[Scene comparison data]
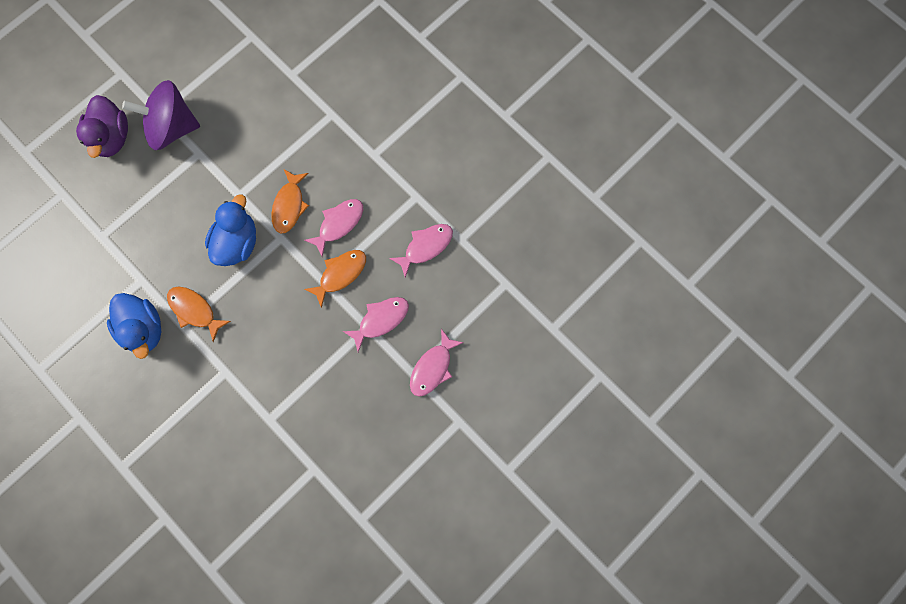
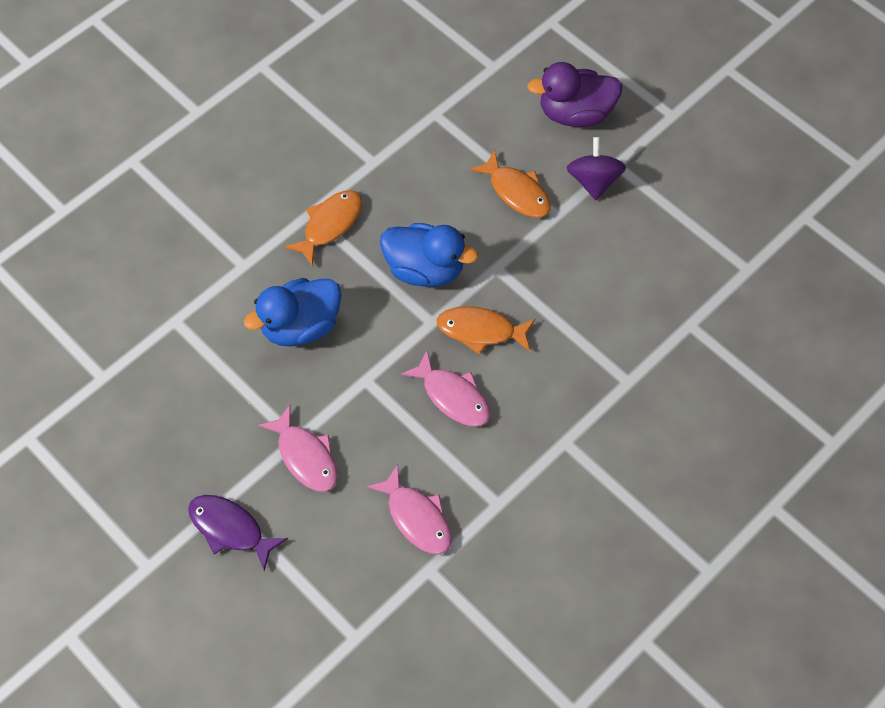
camera: 90 degrees right, 15 degrees down
(144, 329) = (308, 170): blue duck -> blue duck (300, 326)
(173, 128) = (594, 181): purple spinning top -> purple spinning top, size x0.61
(340, 274) = (376, 401): orange fish -> orange fish (516, 192)
(433, 368) = (230, 529): pink fish -> purple fish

[Task objective]
Write out exactly the lines that begin at the one containing "(340, 274) = (376, 401): orange" and continue through the last line of the data, and only those.

[Response below]
(340, 274) = (376, 401): orange fish -> orange fish (516, 192)
(433, 368) = (230, 529): pink fish -> purple fish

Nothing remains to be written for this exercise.